- YOUR INSTRUCTIONS: Could you reproduce, exactly as written, every line from the one containing "change=relocated; old=donut (green); first_place=394,130;" through the last line of the records, and nothing else?

Object matching data

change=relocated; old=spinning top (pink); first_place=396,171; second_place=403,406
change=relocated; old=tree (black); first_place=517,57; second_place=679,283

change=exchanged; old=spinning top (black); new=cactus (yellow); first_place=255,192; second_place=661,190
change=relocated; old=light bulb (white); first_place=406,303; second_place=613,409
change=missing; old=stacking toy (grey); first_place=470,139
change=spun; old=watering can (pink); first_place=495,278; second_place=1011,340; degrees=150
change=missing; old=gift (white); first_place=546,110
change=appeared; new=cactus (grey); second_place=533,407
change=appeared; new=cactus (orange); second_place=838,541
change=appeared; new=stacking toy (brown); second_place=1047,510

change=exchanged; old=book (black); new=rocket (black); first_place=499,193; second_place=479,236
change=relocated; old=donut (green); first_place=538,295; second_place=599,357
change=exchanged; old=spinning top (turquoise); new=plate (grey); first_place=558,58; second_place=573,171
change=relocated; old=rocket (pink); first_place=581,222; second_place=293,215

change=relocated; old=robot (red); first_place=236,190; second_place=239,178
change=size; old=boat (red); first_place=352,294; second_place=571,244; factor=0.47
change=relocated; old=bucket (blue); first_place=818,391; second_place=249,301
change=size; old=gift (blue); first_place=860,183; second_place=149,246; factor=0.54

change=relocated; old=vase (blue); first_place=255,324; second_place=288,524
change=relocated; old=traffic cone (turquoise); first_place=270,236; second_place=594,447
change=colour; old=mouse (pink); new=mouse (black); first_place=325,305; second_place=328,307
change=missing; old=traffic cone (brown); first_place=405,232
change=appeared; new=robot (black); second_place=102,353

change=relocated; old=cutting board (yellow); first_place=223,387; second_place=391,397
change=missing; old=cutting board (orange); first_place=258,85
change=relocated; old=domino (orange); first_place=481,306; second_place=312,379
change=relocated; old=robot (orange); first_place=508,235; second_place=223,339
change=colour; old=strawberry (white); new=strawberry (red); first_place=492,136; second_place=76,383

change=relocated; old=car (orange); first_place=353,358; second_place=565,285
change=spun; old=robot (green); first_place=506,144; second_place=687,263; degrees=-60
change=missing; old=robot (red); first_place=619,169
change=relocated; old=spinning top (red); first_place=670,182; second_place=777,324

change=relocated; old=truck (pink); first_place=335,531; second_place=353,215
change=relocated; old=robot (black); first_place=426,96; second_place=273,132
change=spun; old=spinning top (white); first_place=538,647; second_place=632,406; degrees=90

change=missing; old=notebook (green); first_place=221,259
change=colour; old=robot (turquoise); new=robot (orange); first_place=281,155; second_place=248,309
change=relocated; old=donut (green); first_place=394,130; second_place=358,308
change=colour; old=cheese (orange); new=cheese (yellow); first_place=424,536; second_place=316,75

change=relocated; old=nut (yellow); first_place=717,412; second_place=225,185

- OUTPUT FOR THIS TASK:
change=relocated; old=donut (green); first_place=394,130; second_place=358,308
change=colour; old=cheese (orange); new=cheese (yellow); first_place=424,536; second_place=316,75

change=relocated; old=nut (yellow); first_place=717,412; second_place=225,185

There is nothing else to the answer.